**WHAT IS ASKED**
Please pick out every line in the entries below that contains the string "clef", and copy each of those lines.
================
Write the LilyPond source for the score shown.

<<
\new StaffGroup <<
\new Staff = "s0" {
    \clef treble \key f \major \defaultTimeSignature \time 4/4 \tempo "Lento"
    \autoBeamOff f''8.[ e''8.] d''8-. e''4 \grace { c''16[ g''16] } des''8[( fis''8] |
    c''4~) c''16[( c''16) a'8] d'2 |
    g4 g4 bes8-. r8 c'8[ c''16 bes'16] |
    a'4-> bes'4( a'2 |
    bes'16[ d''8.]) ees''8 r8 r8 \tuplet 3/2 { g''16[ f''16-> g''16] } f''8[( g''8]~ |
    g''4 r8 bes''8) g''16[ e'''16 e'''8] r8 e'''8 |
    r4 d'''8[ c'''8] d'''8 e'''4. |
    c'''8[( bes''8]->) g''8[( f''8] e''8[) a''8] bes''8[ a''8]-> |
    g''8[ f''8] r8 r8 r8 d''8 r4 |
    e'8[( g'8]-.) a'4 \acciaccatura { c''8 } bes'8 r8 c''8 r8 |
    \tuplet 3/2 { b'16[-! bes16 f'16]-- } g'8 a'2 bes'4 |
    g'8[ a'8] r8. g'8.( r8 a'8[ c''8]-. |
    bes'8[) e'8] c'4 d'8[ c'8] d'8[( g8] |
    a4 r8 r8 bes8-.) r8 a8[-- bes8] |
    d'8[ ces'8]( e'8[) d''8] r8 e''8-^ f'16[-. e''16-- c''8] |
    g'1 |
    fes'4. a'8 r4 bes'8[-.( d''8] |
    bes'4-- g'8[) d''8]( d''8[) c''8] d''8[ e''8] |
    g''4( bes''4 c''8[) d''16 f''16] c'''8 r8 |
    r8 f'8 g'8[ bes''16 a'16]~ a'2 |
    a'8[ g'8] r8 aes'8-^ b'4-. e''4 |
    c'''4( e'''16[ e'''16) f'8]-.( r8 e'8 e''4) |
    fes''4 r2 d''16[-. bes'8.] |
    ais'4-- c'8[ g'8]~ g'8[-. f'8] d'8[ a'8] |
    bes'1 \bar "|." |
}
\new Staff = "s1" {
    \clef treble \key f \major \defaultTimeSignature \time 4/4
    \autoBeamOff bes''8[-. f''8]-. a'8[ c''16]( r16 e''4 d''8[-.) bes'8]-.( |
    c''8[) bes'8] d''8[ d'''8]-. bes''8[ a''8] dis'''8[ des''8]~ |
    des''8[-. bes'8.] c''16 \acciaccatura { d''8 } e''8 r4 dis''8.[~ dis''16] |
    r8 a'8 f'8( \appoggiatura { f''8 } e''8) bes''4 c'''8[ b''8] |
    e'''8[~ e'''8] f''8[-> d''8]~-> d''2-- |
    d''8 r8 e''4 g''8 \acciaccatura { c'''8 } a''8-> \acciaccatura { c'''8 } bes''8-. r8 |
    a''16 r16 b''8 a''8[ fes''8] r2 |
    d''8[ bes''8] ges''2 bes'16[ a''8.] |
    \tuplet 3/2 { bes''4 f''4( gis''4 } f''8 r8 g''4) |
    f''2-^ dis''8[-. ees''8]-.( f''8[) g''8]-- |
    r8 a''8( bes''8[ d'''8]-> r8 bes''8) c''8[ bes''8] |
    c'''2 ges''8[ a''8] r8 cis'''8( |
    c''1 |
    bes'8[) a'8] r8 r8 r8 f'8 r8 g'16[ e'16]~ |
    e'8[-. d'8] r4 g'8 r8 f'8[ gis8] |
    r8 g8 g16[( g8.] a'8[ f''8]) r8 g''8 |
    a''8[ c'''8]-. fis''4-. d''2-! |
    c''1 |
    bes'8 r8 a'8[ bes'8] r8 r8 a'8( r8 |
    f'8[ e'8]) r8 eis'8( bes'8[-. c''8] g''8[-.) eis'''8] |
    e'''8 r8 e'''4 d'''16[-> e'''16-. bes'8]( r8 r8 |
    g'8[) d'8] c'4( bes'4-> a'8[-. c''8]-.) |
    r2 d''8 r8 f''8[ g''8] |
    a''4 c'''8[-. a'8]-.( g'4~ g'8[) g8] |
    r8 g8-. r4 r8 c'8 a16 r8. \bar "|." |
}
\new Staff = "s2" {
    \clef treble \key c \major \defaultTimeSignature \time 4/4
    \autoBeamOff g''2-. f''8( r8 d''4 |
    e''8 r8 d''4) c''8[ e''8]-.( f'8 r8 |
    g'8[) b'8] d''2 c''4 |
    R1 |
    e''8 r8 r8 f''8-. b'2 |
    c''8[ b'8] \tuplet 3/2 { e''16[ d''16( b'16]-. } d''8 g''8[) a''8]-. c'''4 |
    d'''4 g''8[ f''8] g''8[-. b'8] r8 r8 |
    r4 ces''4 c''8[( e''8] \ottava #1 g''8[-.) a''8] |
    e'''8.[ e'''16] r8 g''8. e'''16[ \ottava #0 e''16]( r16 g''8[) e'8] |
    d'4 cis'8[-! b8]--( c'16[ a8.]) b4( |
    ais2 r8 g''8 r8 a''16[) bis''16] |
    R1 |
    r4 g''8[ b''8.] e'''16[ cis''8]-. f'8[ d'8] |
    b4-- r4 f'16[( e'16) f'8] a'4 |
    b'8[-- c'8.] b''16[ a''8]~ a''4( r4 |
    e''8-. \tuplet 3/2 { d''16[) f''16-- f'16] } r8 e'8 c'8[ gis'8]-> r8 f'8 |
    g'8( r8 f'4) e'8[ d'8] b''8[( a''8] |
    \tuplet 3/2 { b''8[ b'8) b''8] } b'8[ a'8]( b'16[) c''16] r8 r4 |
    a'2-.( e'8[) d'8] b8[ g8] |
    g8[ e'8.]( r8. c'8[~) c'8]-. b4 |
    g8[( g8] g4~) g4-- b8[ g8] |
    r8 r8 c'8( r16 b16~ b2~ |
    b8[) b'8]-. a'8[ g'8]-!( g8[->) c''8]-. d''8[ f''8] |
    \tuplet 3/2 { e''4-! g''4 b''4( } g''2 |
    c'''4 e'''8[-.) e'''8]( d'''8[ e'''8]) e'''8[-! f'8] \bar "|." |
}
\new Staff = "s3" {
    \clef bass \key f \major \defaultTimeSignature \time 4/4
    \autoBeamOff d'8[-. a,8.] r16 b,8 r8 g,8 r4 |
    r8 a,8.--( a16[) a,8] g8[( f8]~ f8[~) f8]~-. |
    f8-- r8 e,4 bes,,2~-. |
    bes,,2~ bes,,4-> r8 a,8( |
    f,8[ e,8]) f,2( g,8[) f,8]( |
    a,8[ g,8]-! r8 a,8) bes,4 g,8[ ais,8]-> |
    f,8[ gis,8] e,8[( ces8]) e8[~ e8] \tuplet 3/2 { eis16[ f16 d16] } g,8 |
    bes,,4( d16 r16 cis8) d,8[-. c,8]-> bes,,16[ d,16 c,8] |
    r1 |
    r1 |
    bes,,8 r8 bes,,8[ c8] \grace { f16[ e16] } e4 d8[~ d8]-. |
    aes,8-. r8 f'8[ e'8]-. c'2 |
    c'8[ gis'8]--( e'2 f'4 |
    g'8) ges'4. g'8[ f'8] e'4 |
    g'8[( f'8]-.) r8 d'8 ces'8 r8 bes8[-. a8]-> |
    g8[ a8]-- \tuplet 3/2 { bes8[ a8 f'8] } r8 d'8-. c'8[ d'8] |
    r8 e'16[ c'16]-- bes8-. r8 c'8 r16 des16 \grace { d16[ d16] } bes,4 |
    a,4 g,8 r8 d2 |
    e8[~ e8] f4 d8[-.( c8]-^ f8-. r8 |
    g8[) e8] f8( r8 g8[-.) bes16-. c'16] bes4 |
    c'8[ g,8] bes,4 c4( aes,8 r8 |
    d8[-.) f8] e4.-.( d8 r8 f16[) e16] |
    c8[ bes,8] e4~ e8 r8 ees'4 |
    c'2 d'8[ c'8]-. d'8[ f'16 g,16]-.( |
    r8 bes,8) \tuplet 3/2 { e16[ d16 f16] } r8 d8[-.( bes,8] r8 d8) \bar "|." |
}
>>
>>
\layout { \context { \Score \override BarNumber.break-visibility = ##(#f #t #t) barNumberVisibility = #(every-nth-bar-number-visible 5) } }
================
**PROBLEM SOLUTION**
    \clef treble \key f \major \defaultTimeSignature \time 4/4 \tempo "Lento"
    \clef treble \key f \major \defaultTimeSignature \time 4/4
    \clef treble \key c \major \defaultTimeSignature \time 4/4
    \clef bass \key f \major \defaultTimeSignature \time 4/4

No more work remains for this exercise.